▸ **What you need to do**
Wherever the string "cross" shows up in the material below, copy that line.
•••••
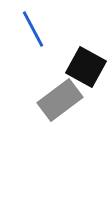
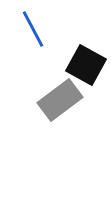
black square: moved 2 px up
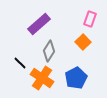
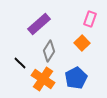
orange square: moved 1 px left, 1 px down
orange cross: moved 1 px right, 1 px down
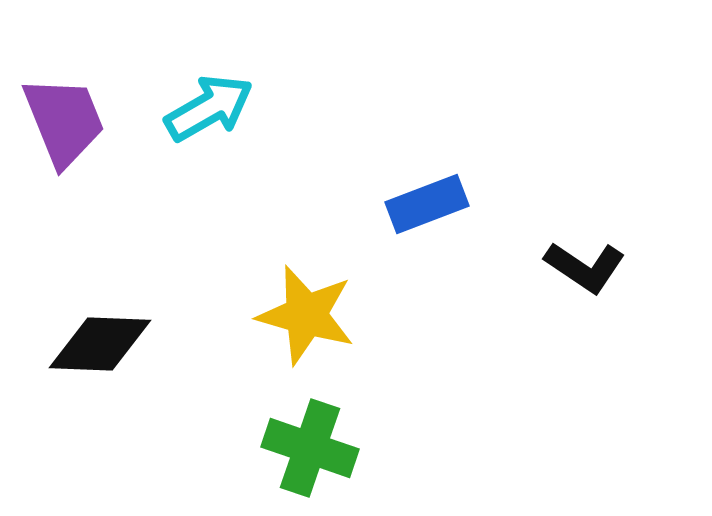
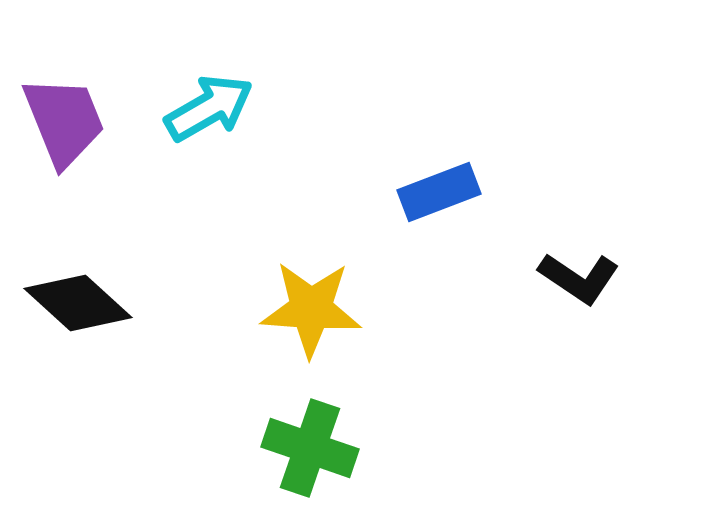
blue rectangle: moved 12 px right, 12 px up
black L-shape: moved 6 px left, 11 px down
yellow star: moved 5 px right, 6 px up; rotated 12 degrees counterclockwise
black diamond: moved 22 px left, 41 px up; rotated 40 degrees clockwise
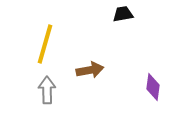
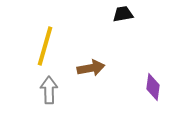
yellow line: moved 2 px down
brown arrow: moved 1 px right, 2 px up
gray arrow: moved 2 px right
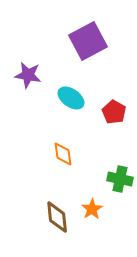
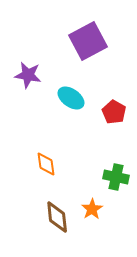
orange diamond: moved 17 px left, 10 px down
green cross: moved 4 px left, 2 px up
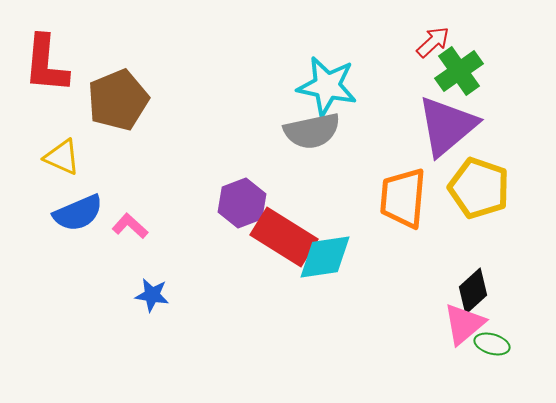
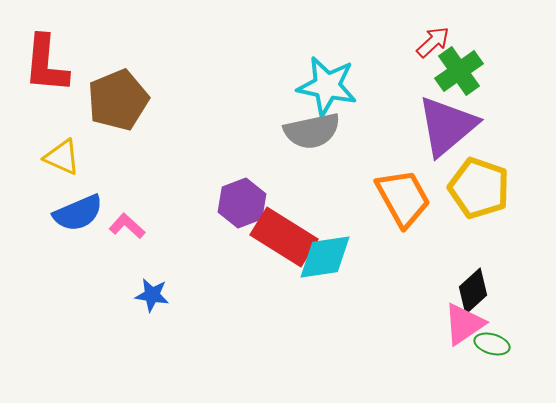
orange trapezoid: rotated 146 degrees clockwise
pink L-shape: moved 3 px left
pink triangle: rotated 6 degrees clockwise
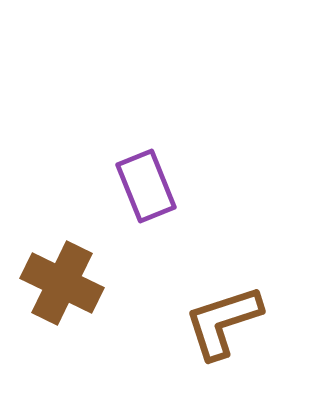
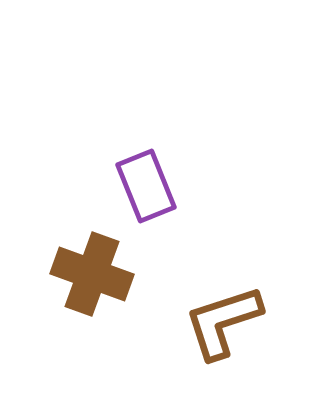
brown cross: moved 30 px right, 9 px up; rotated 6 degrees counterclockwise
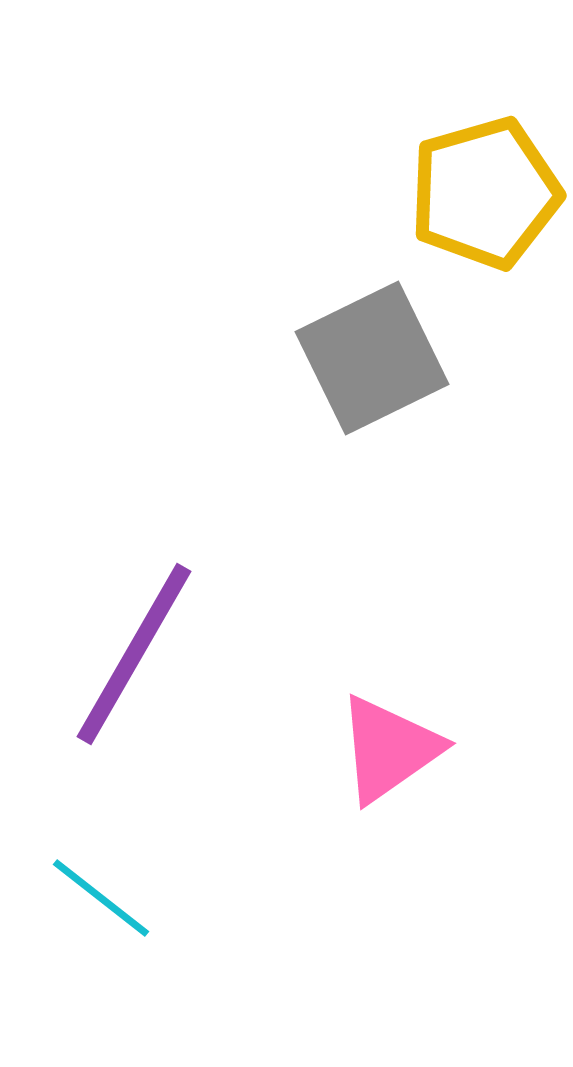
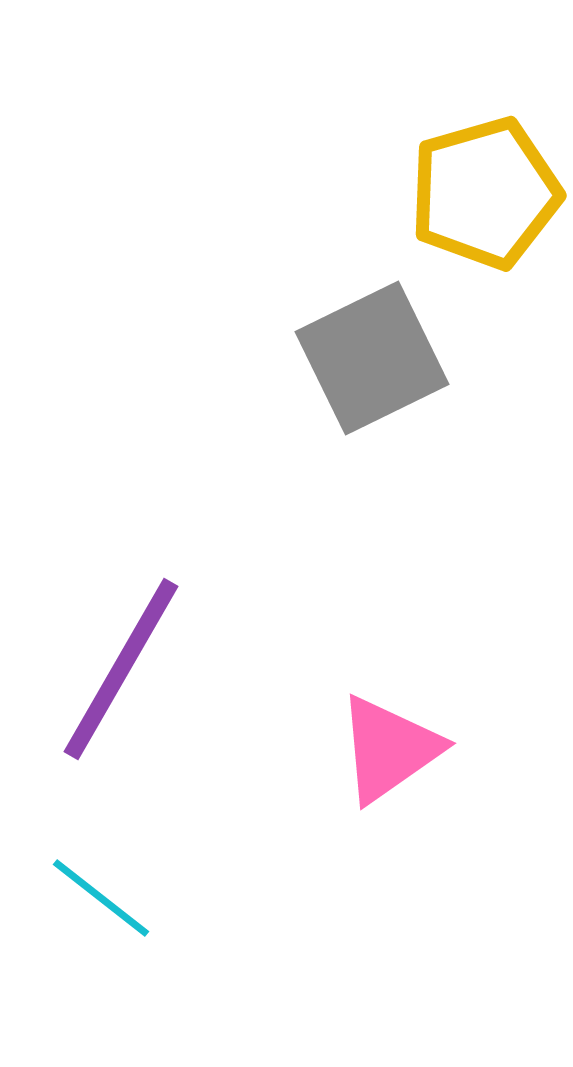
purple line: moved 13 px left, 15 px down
•••••
▸ **Reply**
orange cross: moved 1 px right, 1 px down
green cross: moved 4 px left, 2 px up
brown cross: moved 30 px right, 9 px up; rotated 6 degrees counterclockwise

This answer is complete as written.